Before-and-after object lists
__________

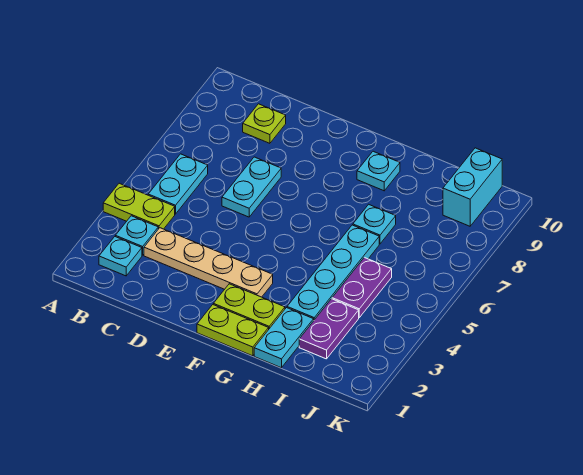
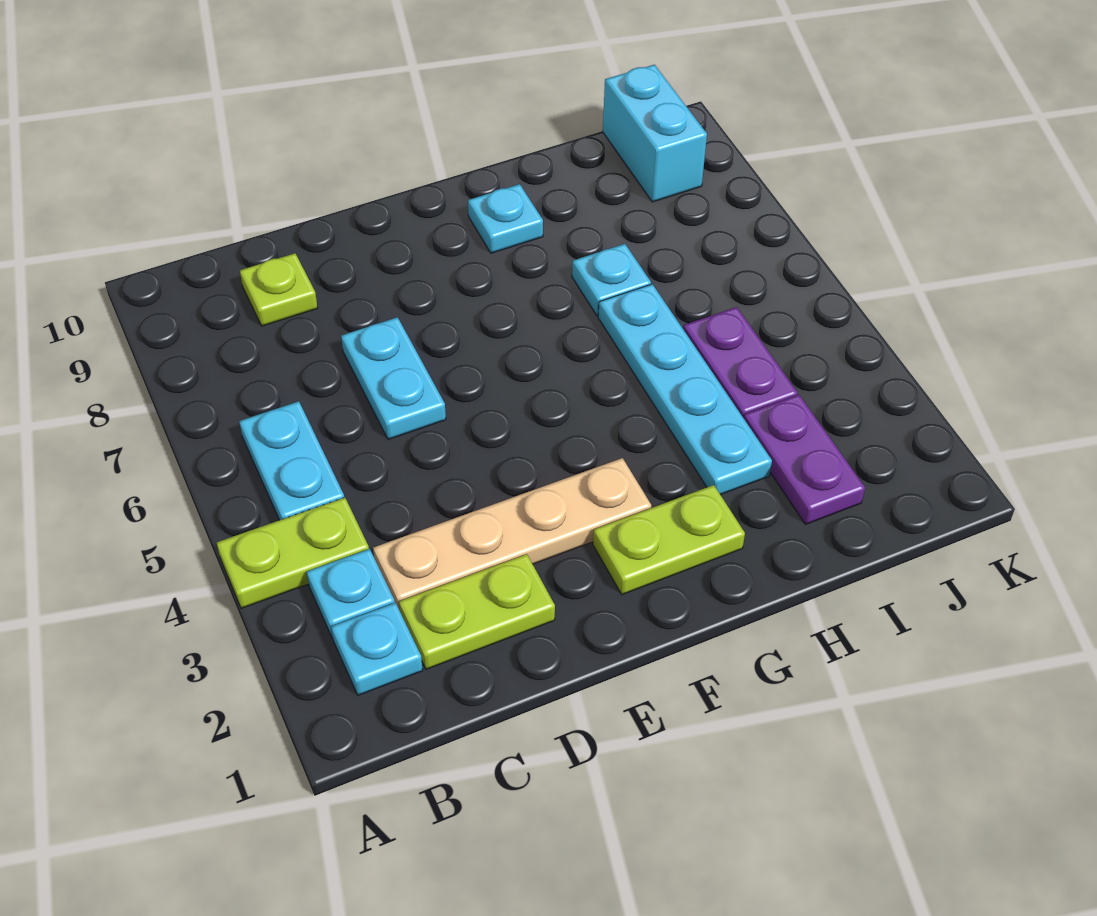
lime plate F1:G1 level 1 -> lime plate C2:D2 level 1
cyan plate H1:H2 level 1 -> none

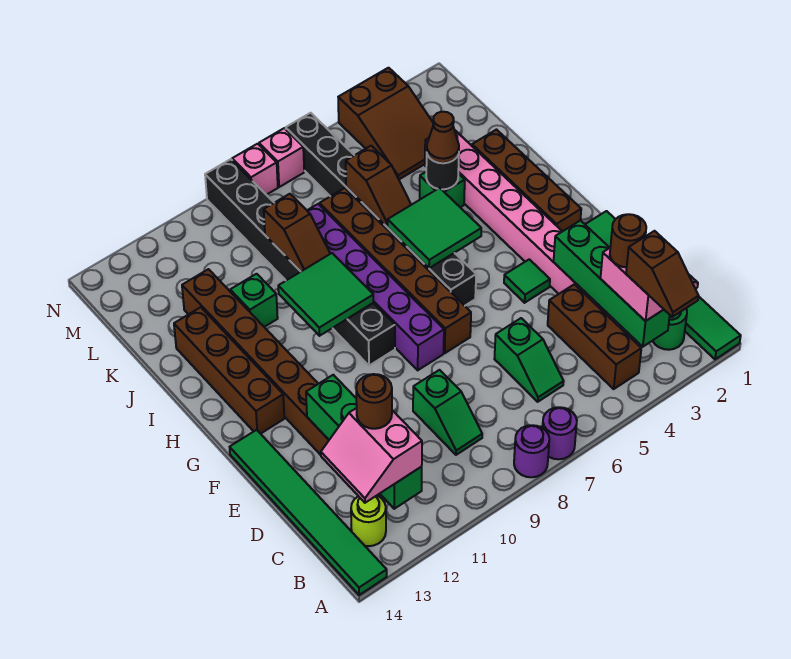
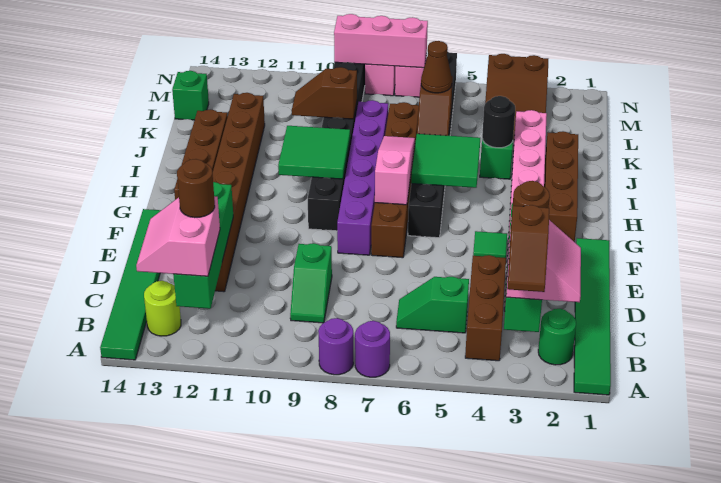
green slope C6:D6 level 1 top D -> green slope C5:C6 level 1 top 5
none -> pink slope G7:I7 level 2 top G
brown cone J4 level 3 -> brown cone K6 level 3
brown slope J9:K9 level 2 top K -> brown slope K9:K10 level 2 top 9
green brick J11 level 1 -> green brick L14 level 1
none -> pink brick N7:N9 level 2

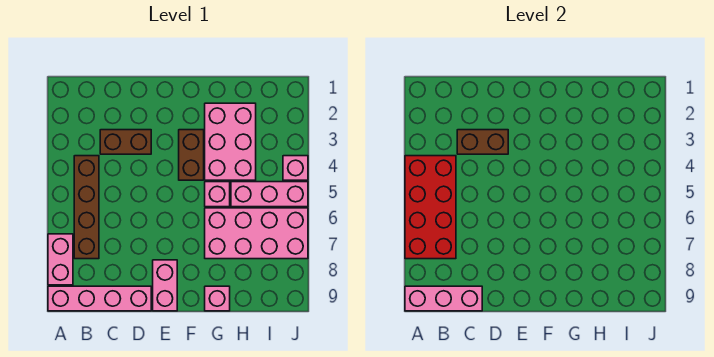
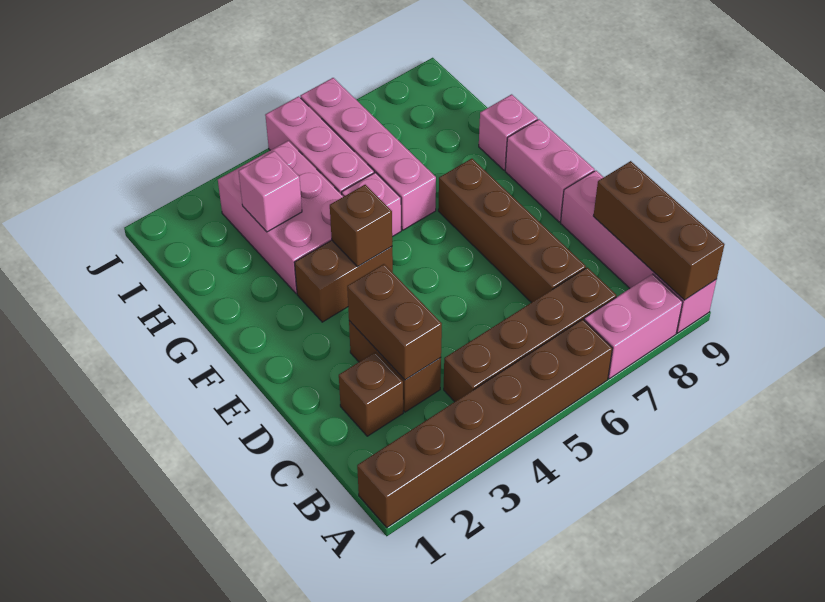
none -> brown brick A1:A6 level 1
red brick A4:B7 level 2 -> none
pink brick A9:C9 level 2 -> brown brick A9:C9 level 2
none -> brown brick C2 level 1
none -> brown brick C7:F7 level 1
pink brick E8:E9 level 1 -> pink brick E9:F9 level 1
none -> brown brick F4 level 2
pink brick G2:H4 level 1 -> pink brick G3:I4 level 1
pink brick G6:J7 level 1 -> pink brick G6:J6 level 1
pink brick J4 level 1 -> pink brick H3 level 2

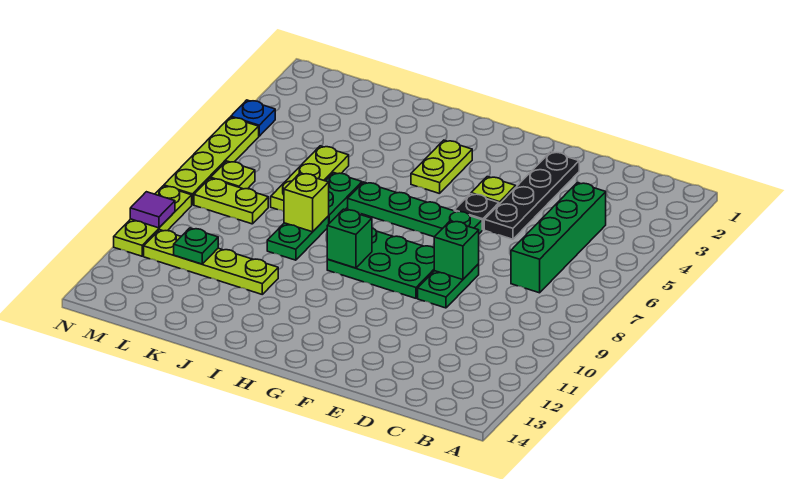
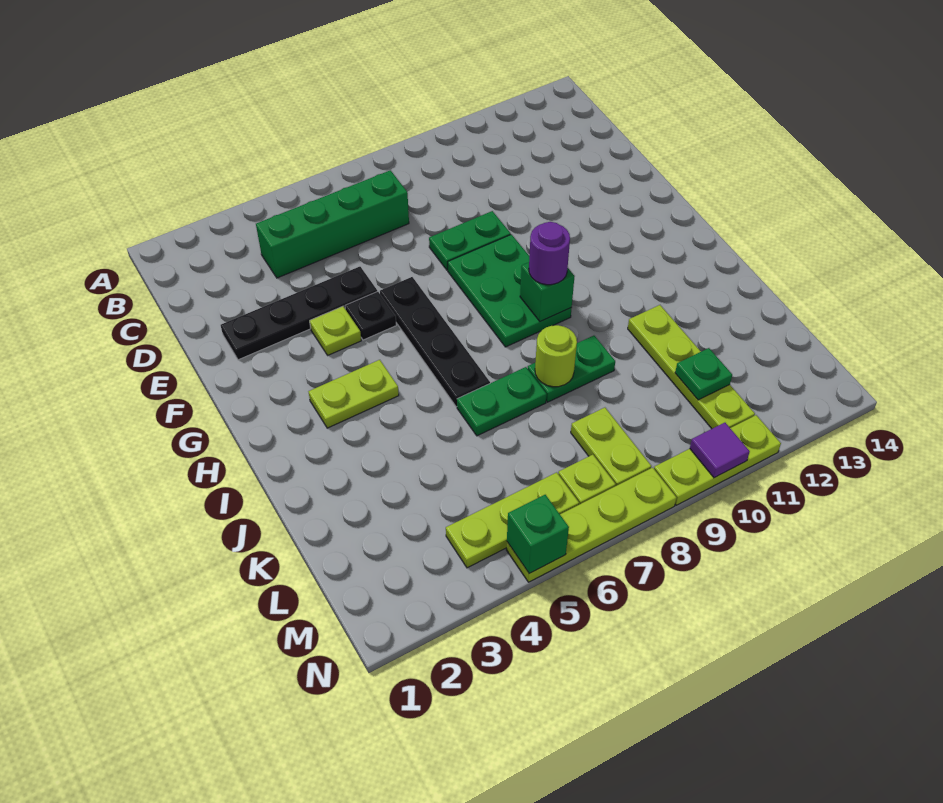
green brick E8 level 2 -> green brick N5 level 2
green plate F6:I6 level 1 -> black plate F6:I6 level 1
none -> purple round brick H9 level 3
lime brick J8 level 2 -> lime round brick J8 level 2
lime plate K5:K7 level 1 -> lime plate M4:M6 level 1
blue plate N4 level 1 -> none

__________

The task: Your reply should repeat the entries above exactly, leaving the pictures out.

Answer space:
lime plate F1:G1 level 1 -> lime plate C2:D2 level 1
cyan plate H1:H2 level 1 -> none

green slope C6:D6 level 1 top D -> green slope C5:C6 level 1 top 5
none -> pink slope G7:I7 level 2 top G
brown cone J4 level 3 -> brown cone K6 level 3
brown slope J9:K9 level 2 top K -> brown slope K9:K10 level 2 top 9
green brick J11 level 1 -> green brick L14 level 1
none -> pink brick N7:N9 level 2

none -> brown brick A1:A6 level 1
red brick A4:B7 level 2 -> none
pink brick A9:C9 level 2 -> brown brick A9:C9 level 2
none -> brown brick C2 level 1
none -> brown brick C7:F7 level 1
pink brick E8:E9 level 1 -> pink brick E9:F9 level 1
none -> brown brick F4 level 2
pink brick G2:H4 level 1 -> pink brick G3:I4 level 1
pink brick G6:J7 level 1 -> pink brick G6:J6 level 1
pink brick J4 level 1 -> pink brick H3 level 2

green brick E8 level 2 -> green brick N5 level 2
green plate F6:I6 level 1 -> black plate F6:I6 level 1
none -> purple round brick H9 level 3
lime brick J8 level 2 -> lime round brick J8 level 2
lime plate K5:K7 level 1 -> lime plate M4:M6 level 1
blue plate N4 level 1 -> none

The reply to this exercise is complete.